MATERIAL SUPPLIED section start
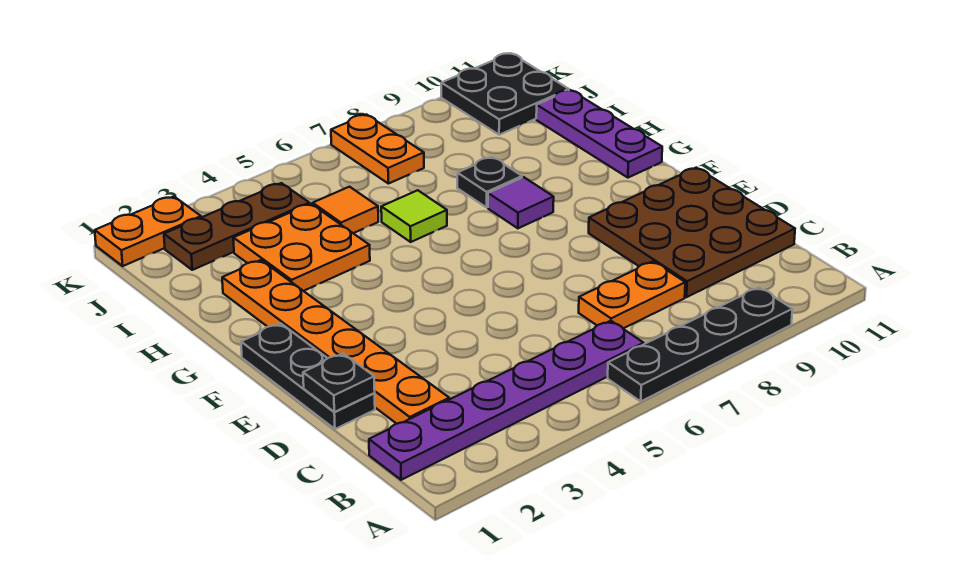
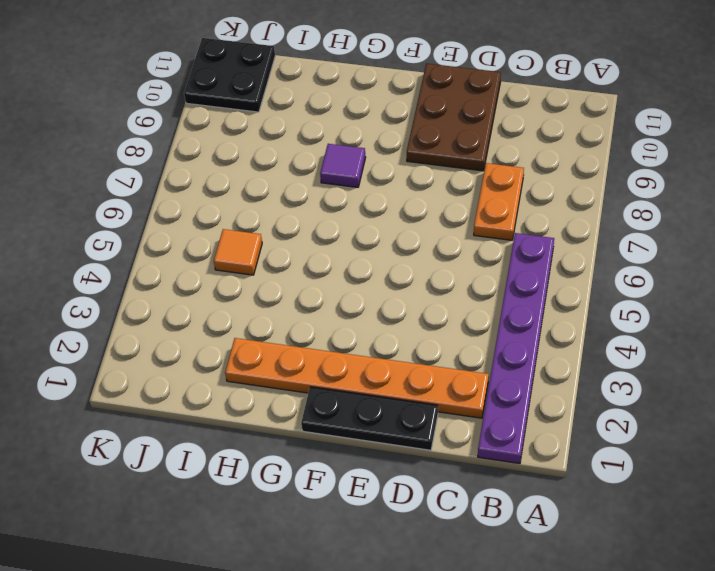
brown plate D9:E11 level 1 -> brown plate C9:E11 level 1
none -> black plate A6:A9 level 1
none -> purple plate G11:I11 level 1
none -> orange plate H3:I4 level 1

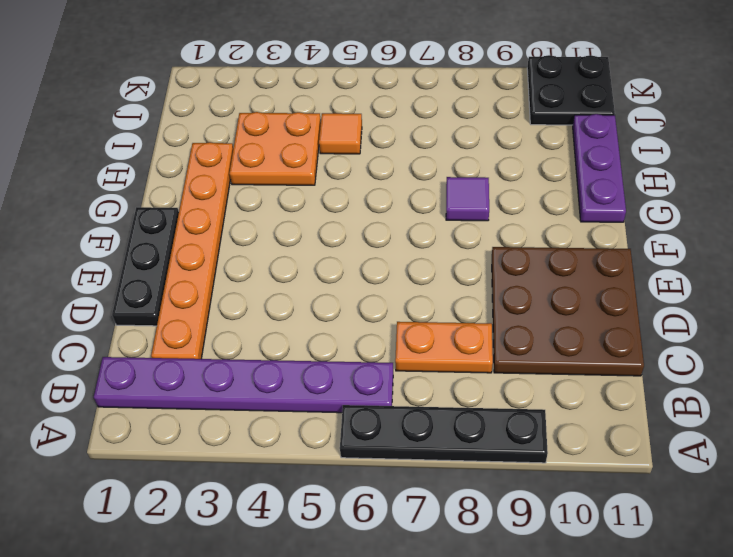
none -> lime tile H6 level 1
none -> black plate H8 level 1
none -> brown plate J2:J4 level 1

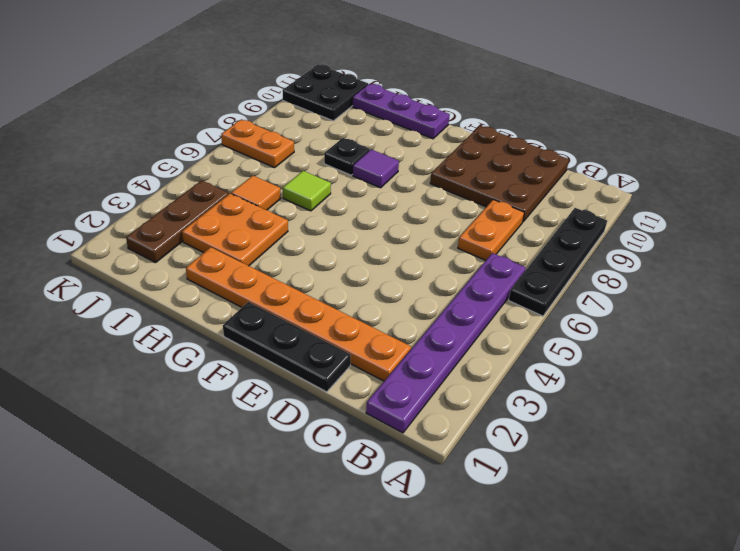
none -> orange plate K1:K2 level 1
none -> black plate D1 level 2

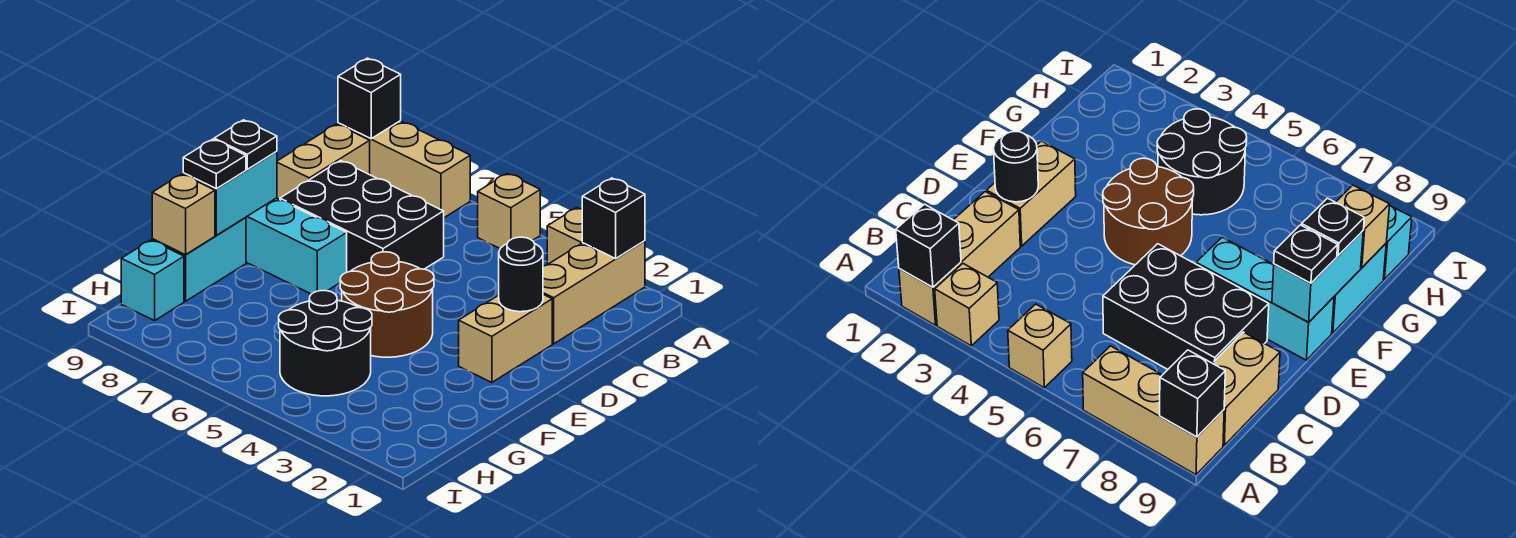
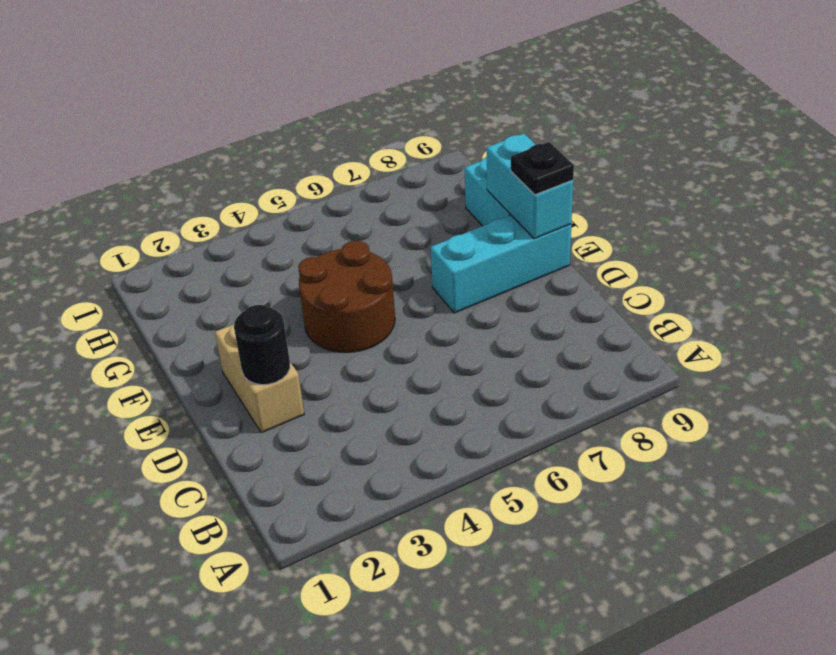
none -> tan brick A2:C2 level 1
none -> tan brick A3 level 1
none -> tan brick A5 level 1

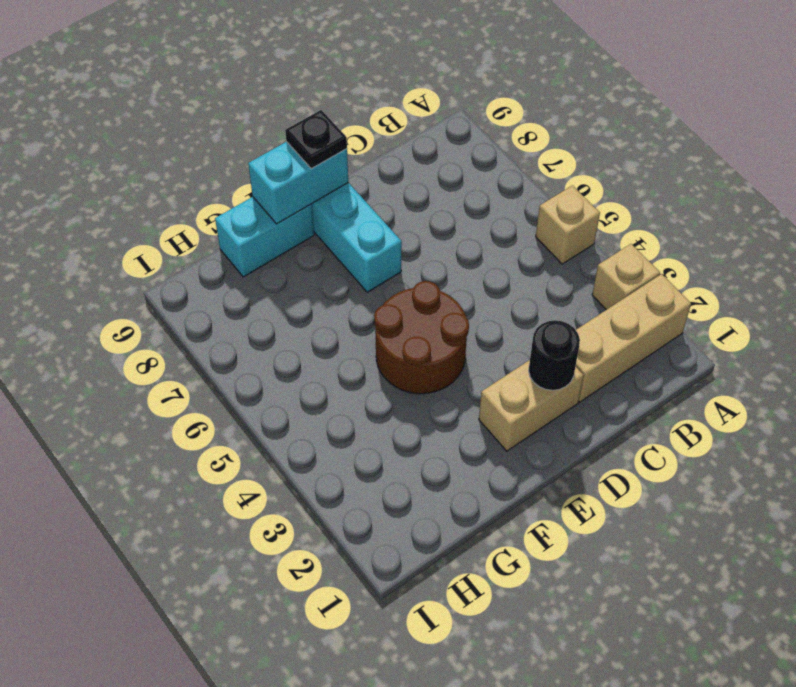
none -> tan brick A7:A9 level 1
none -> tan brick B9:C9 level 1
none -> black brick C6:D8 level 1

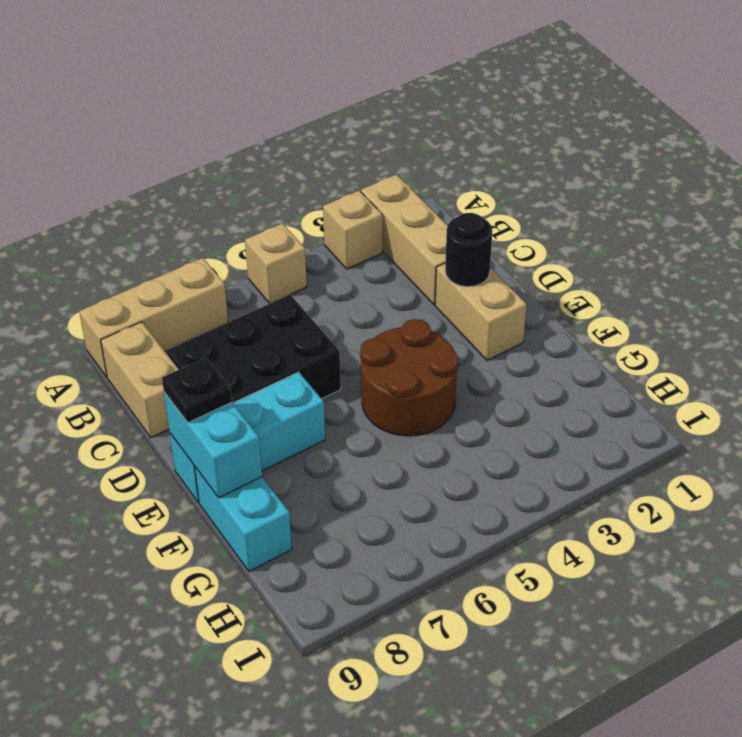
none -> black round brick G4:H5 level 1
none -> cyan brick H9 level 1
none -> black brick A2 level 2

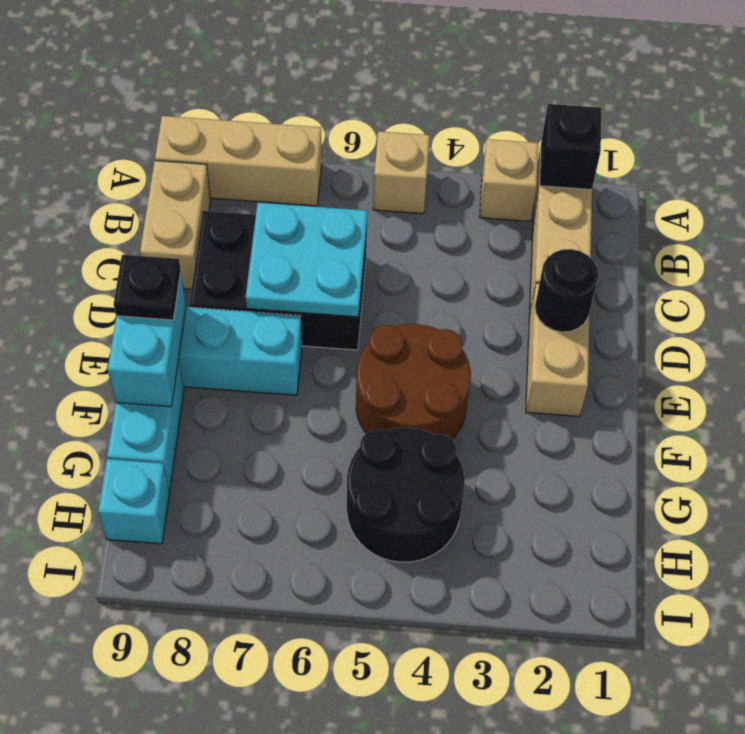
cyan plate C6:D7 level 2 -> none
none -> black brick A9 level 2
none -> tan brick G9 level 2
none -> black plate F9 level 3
MATERIAL SUPPLIED section end
- [DIRECTIONS FOR THIS TASK] Please write out, word for word, only the lines from the one holding "none -> tan brick B9:C9 level 1" through the end of the records above, with both end lines included and the pictures dropped.

- [SOLUTION TO THE EXERCISE]
none -> tan brick B9:C9 level 1
none -> black brick C6:D8 level 1

none -> black round brick G4:H5 level 1
none -> cyan brick H9 level 1
none -> black brick A2 level 2

cyan plate C6:D7 level 2 -> none
none -> black brick A9 level 2
none -> tan brick G9 level 2
none -> black plate F9 level 3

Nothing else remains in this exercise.